# [What to produce]
Look through the material below. Return exactly the lines from the one with "black bowl: 4 -> 3" through the one with "turquoise button: 1 -> 2", both included.

Listed entries Start Marker

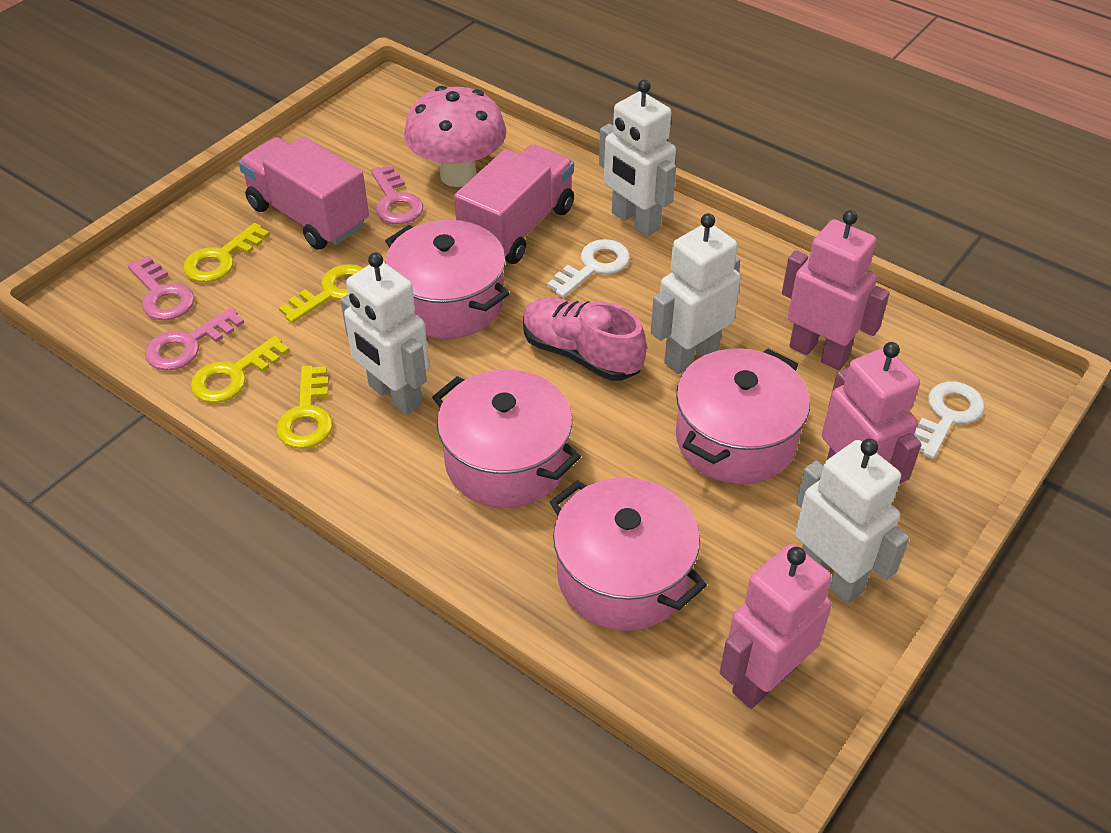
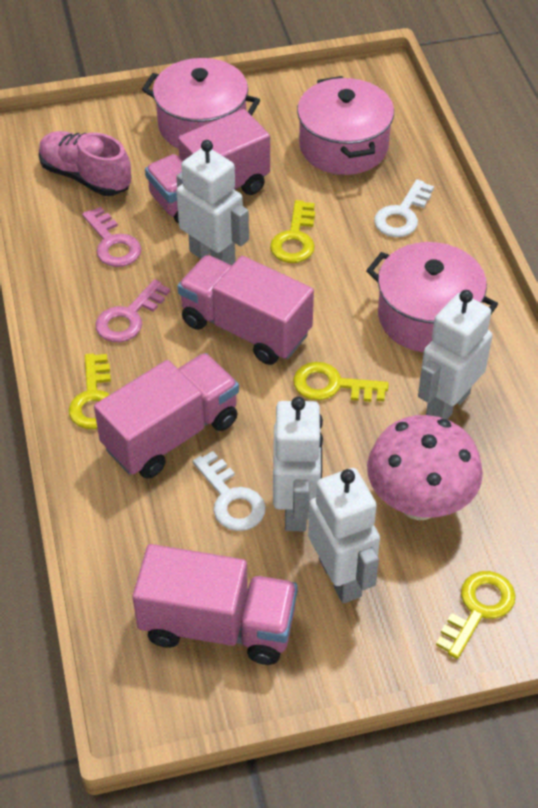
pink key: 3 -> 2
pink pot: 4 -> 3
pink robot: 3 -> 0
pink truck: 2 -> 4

Listed entries End Marker
Listed entries Start Marker

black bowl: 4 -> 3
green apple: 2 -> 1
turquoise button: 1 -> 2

Listed entries End Marker

# [Answer section]
black bowl: 4 -> 3
green apple: 2 -> 1
turquoise button: 1 -> 2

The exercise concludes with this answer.